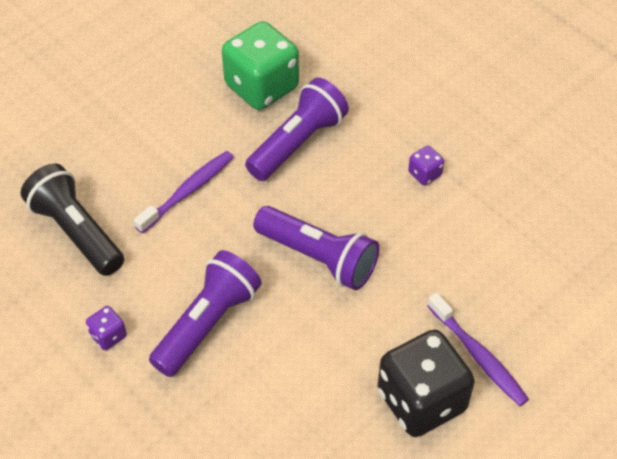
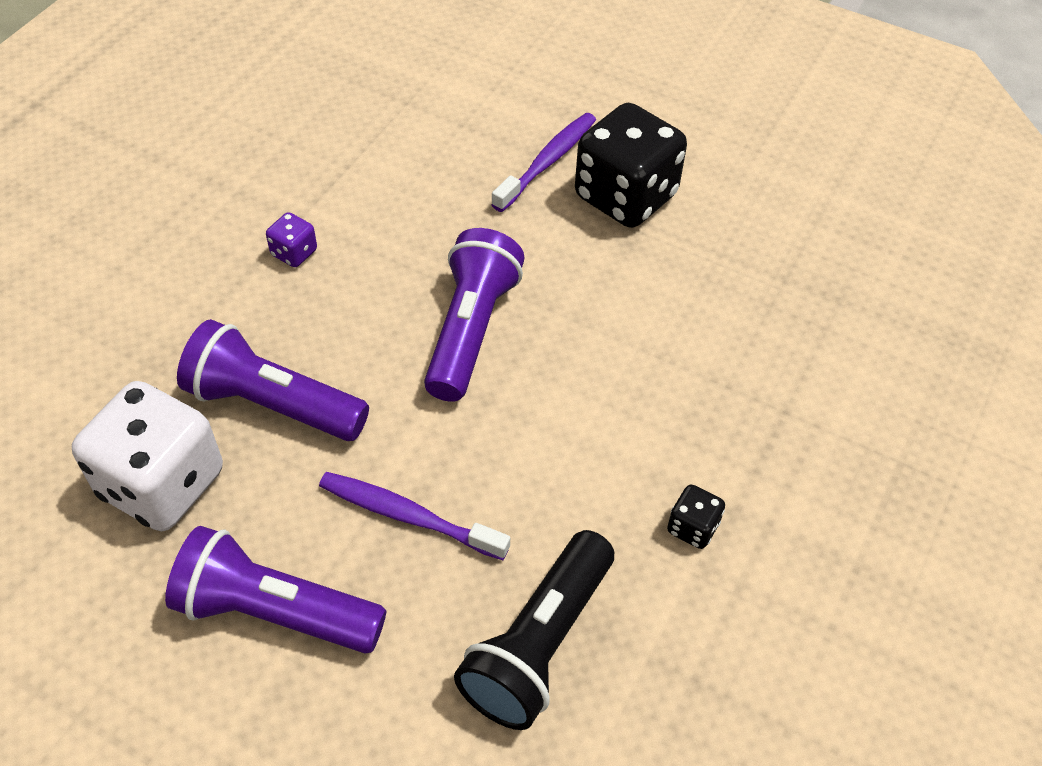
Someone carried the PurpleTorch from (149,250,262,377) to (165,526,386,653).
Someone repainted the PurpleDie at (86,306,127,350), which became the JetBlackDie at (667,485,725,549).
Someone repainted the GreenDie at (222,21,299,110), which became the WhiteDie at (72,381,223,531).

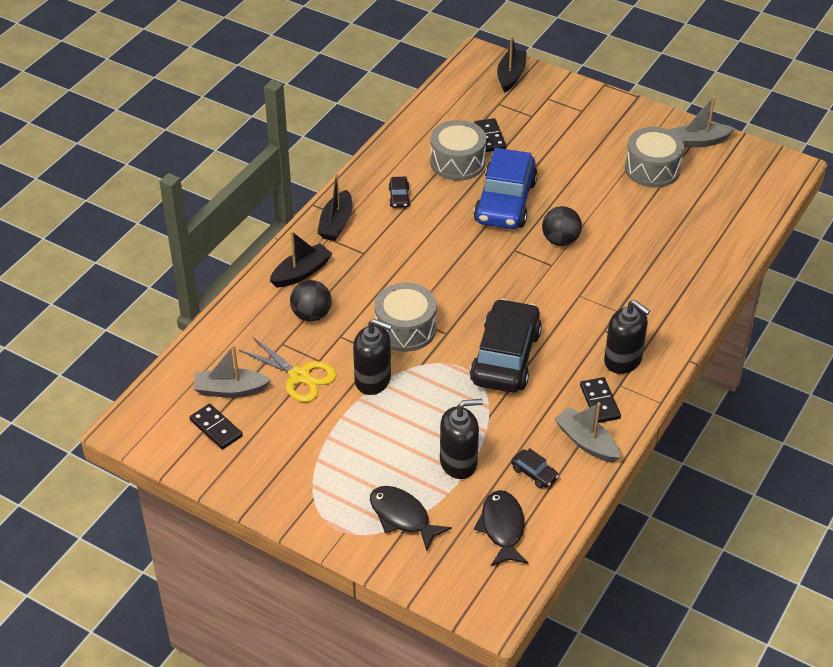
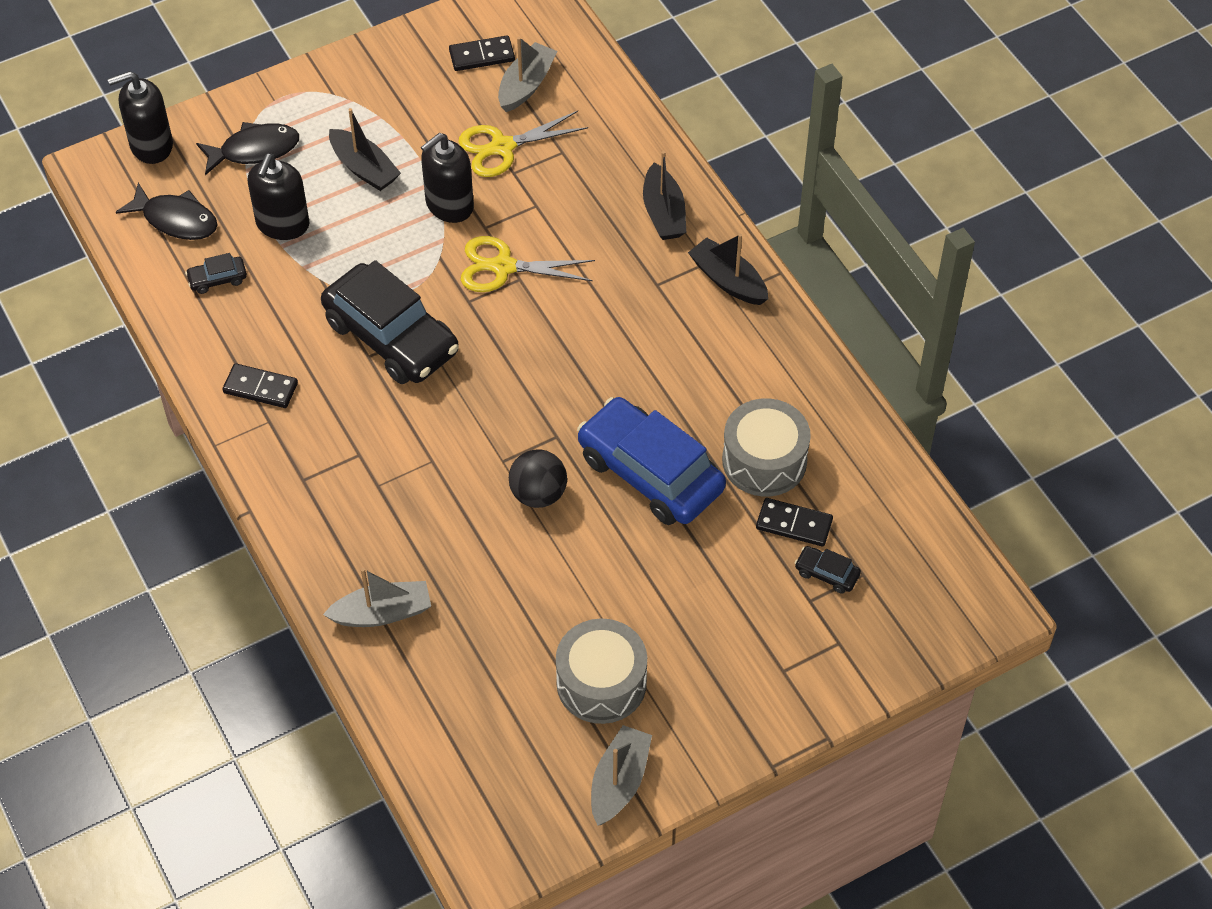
Someone took away the JetBlackSphere at (290,280,332,322).
Someone carried the JetBlackCar from (389,177,410,208) to (795,546,861,594).
Someone carried the JetBlackBoat from (497,36,527,92) to (329,108,401,191).
Someone carried the AshGreyBoat from (554,402,621,463) to (323,568,431,627).
Someone carried the JetBlackSoapDispenser from (604,300,650,374) to (108,71,173,164).
Someone swapped the AshGreyToyDrum at (374,283,437,352) for the BrightYellowScissors at (461,236,595,292).

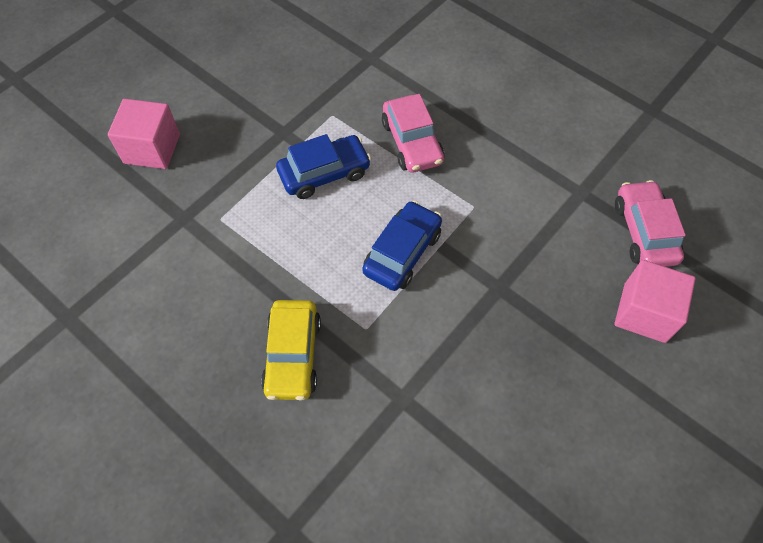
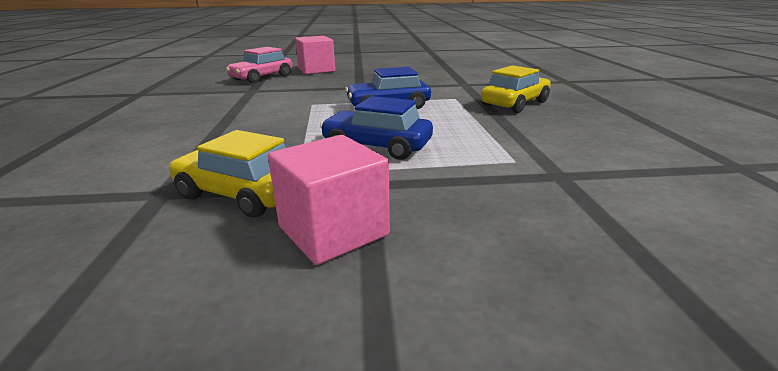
Someone took away the RosePinkCar at (382,94,444,173).
Someone put down the BrightYellowCar at (169,130,286,218).
Someone carried the RosePinkCube from (108,99,180,169) to (268,135,390,265).

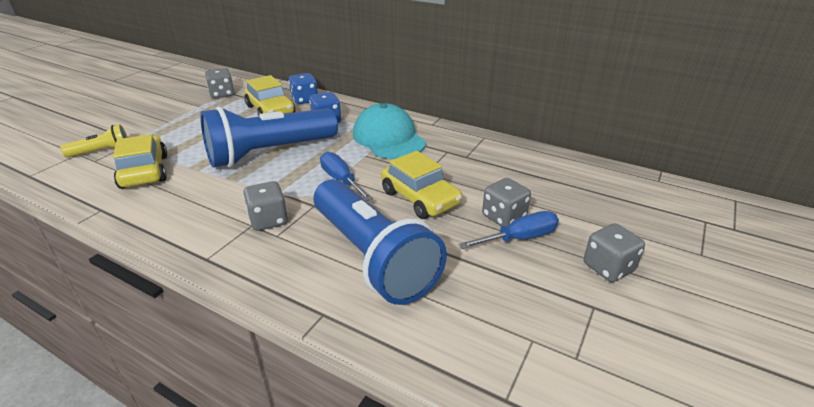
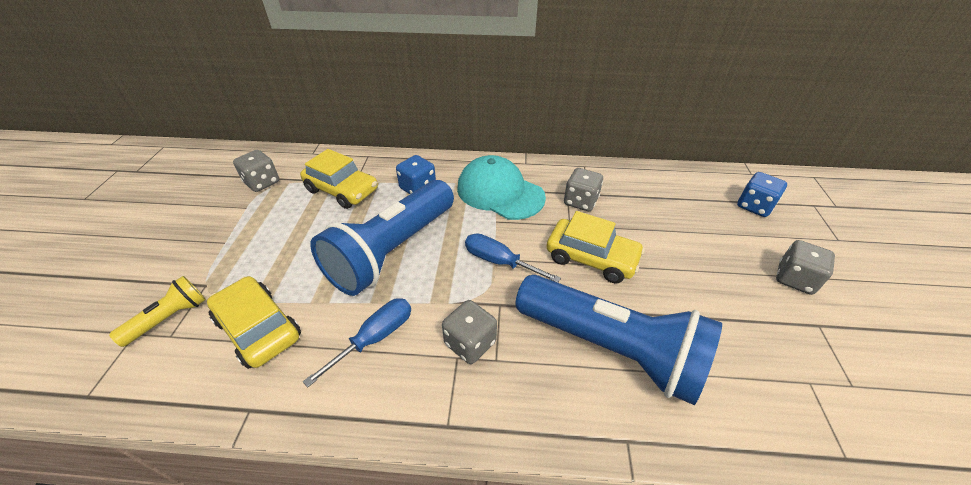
Someone carried the BlueDie from (289,73,318,104) to (737,172,787,217).
Someone carried the BlueHandScrewdriver from (459,211,559,249) to (303,298,411,388).
Someone carried the AshGreyDie from (482,178,531,227) to (564,168,603,211).

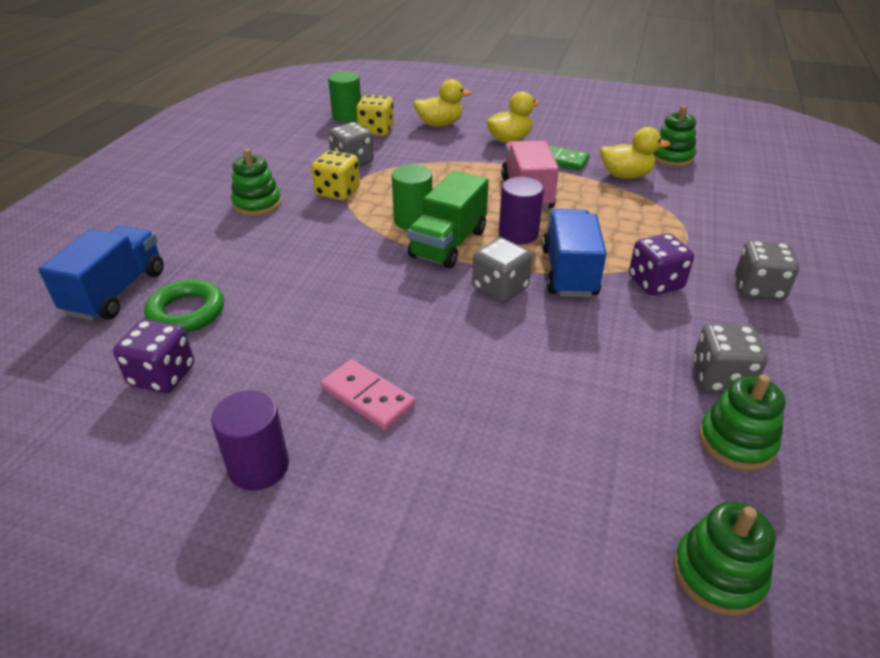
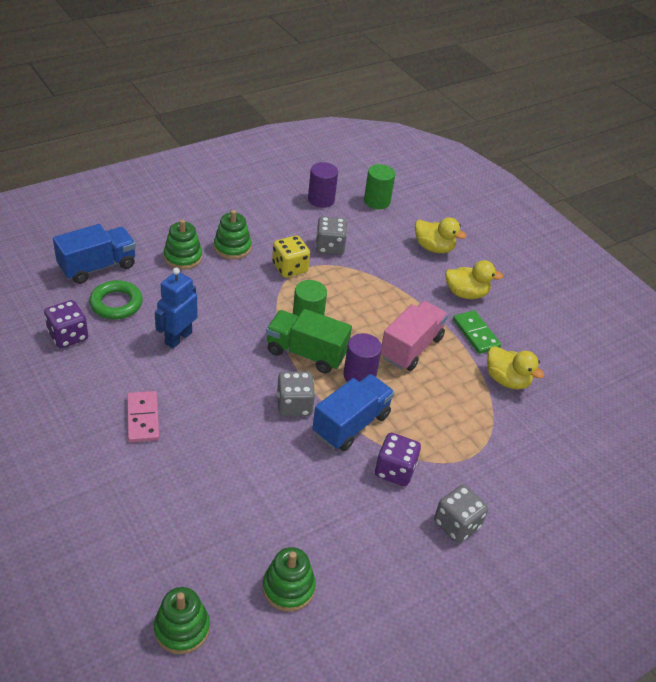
Someone took away the BrightYellowDie at (356,95,394,136).
Someone took away the AshGreyDie at (693,324,768,393).
Someone put down the BlueToyRobot at (155,268,198,348).
Someone carried the PurpleCylinderShape from (211,390,289,491) to (308,162,338,208).
Someone carried the GreenStackingRings from (653,106,696,167) to (164,219,202,270).
Someone rotated the GreenTruck at (408,171,489,268) by 45 degrees clockwise.

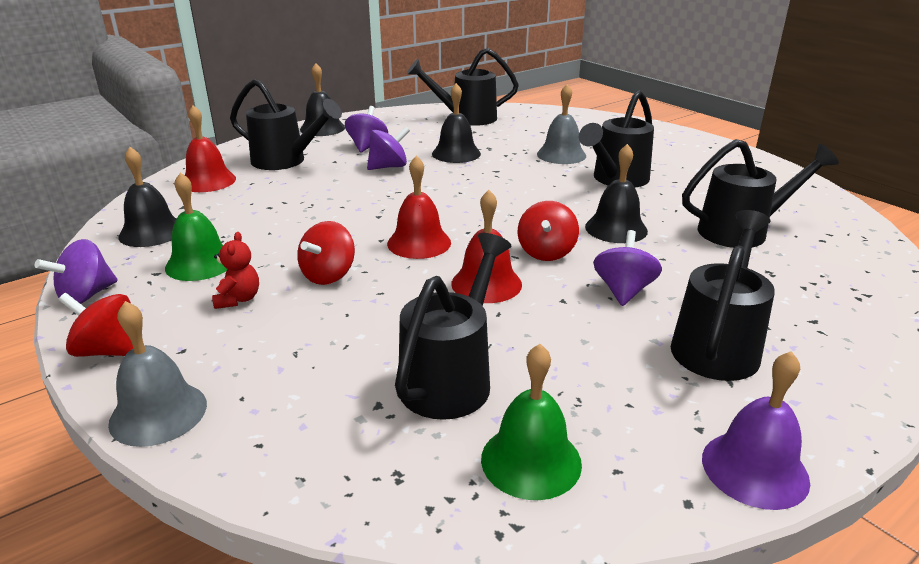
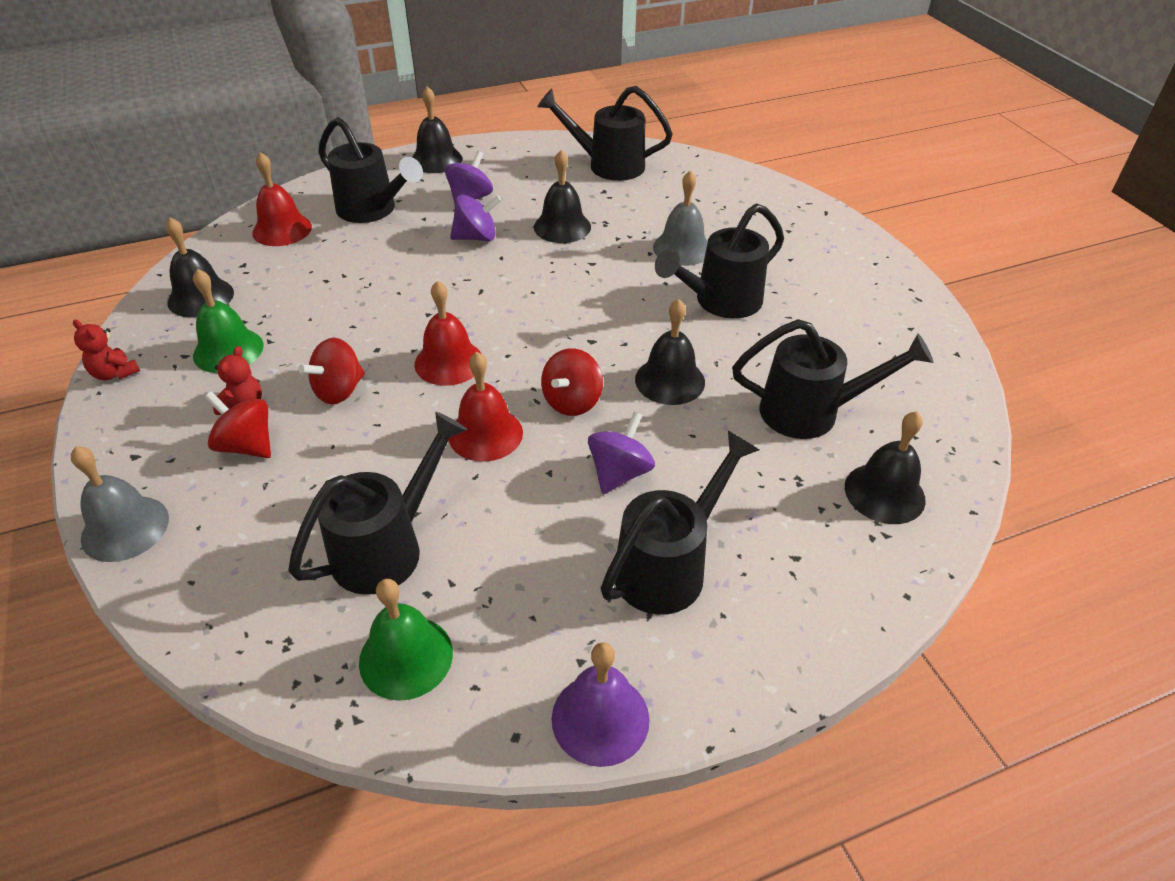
Someone put down the JetBlackBell at (845,411,926,524).
Someone carried the ScarletSpinningTop from (58,293,133,357) to (205,391,271,458).
Someone swapped the PurpleSpinningTop at (35,239,118,304) for the ScarletTeddyBear at (73,319,140,381).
========
Repeat the data verbatim through the "Someone repainted the PurpleDie" line, no pictures.

Someone carried the PurpleTorch from (149,250,262,377) to (165,526,386,653).
Someone repainted the PurpleDie at (86,306,127,350), which became the JetBlackDie at (667,485,725,549).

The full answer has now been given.